◆ Given data:

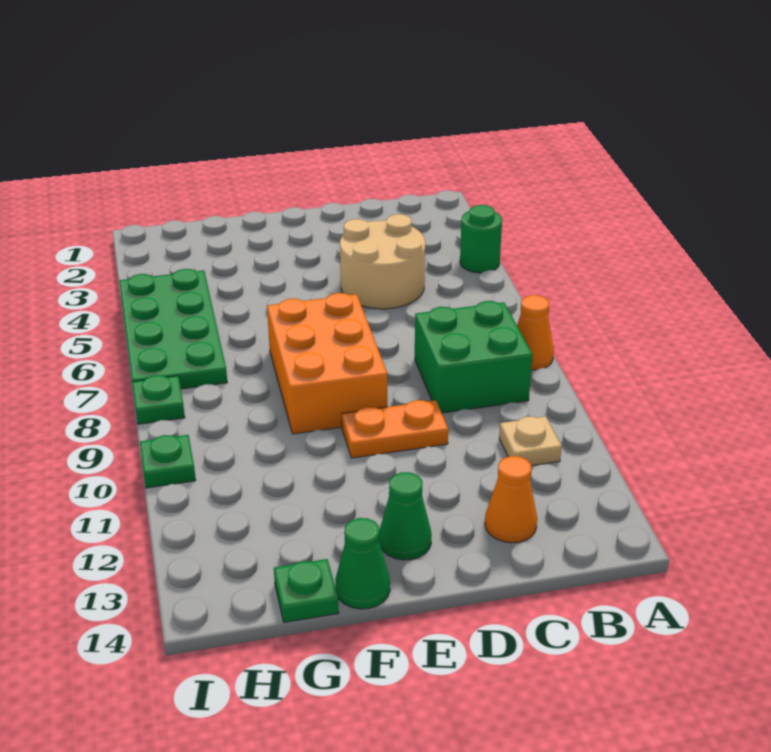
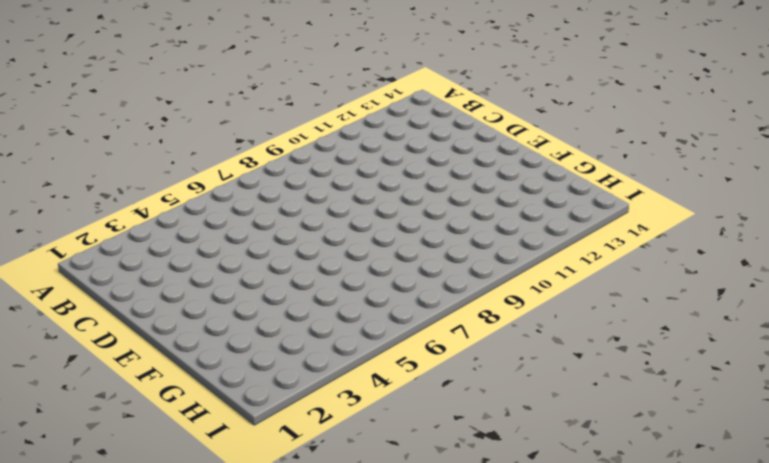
none -> green round brick A4 level 1
none -> orange cone A8 level 1
none -> green brick B8:C9 level 1

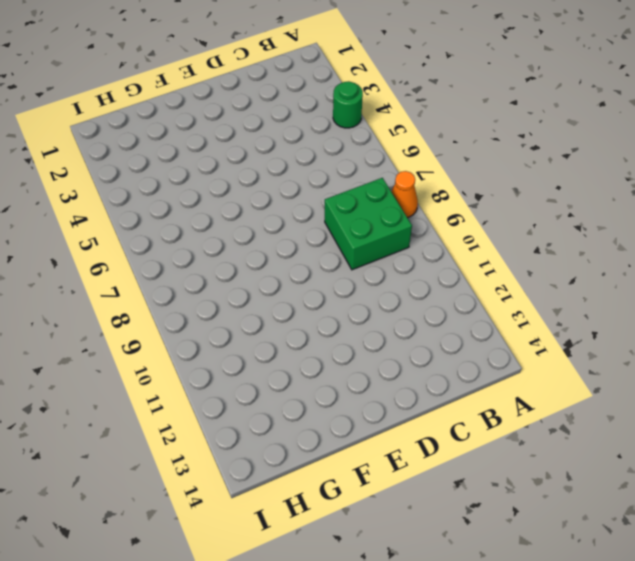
none -> tan plate B11 level 1
none -> tan round brick C4:D5 level 1
none -> orange cone C13 level 1

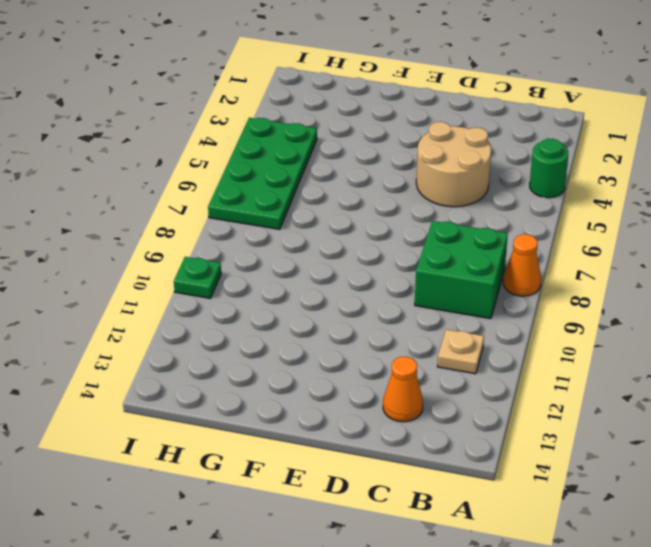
none -> orange plate D10:E10 level 1
none -> orange brick E7:F9 level 1
none -> green cone E13 level 1

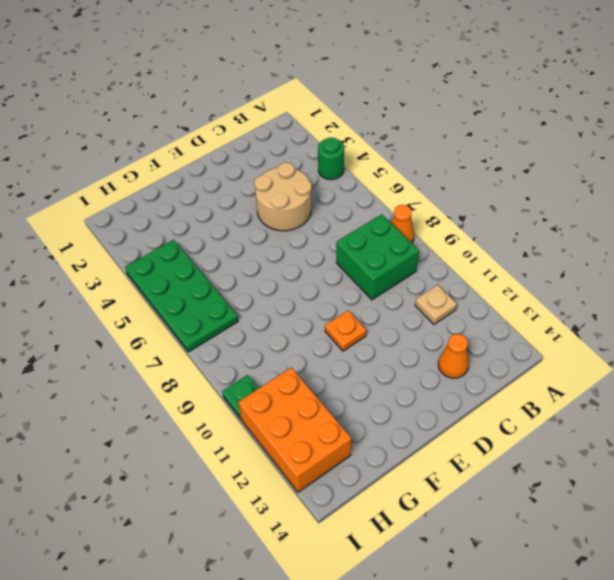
orange plate E10 level 1 -> orange plate D10:E10 level 1
orange brick H11:I13 level 1 -> orange brick E7:F9 level 1
none -> green cone E13 level 1
none -> green cone F14 level 1
none -> green plate G14 level 1

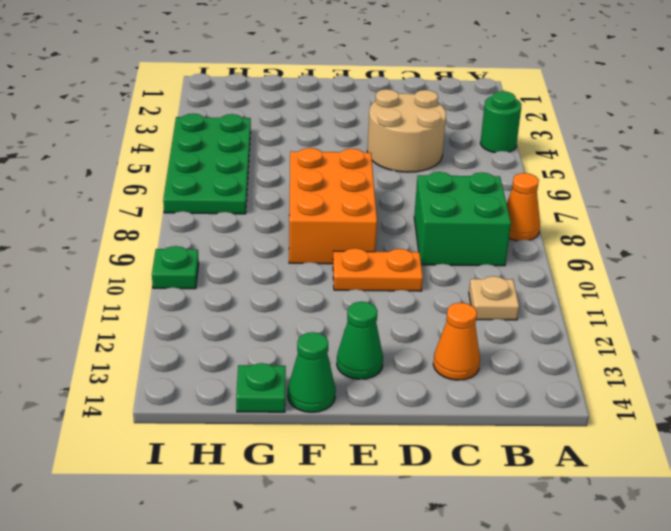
none -> green plate I8 level 1

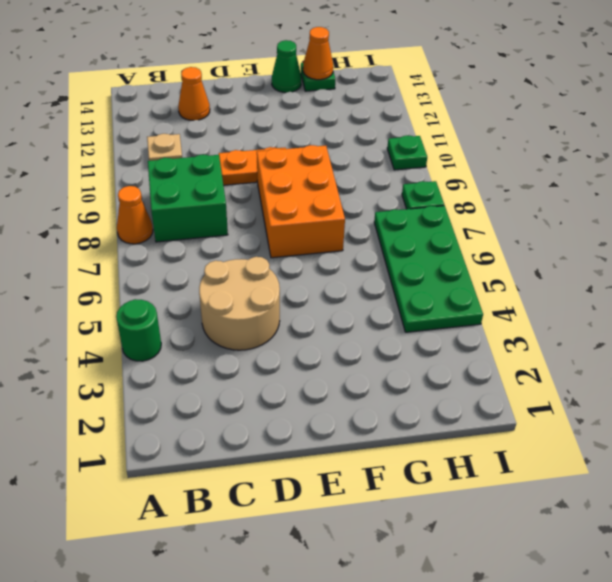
orange cone G14 level 2 -> none
none -> green cone E13 level 1

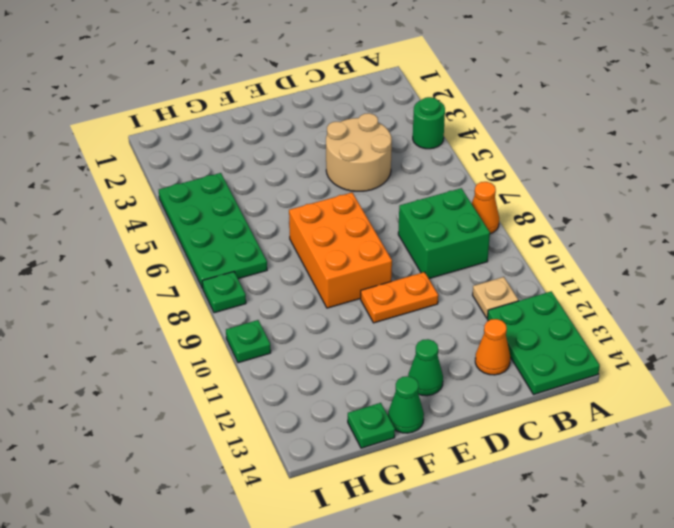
green plate A12:B14 level 1 -> none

◆ What is needed: When you copy the records above, keep every word exact and leave out the pictures they contain.

◆ Exercise response:
none -> green round brick A4 level 1
none -> orange cone A8 level 1
none -> green brick B8:C9 level 1

none -> tan plate B11 level 1
none -> tan round brick C4:D5 level 1
none -> orange cone C13 level 1

none -> orange plate D10:E10 level 1
none -> orange brick E7:F9 level 1
none -> green cone E13 level 1

orange plate E10 level 1 -> orange plate D10:E10 level 1
orange brick H11:I13 level 1 -> orange brick E7:F9 level 1
none -> green cone E13 level 1
none -> green cone F14 level 1
none -> green plate G14 level 1

none -> green plate I8 level 1

orange cone G14 level 2 -> none
none -> green cone E13 level 1

green plate A12:B14 level 1 -> none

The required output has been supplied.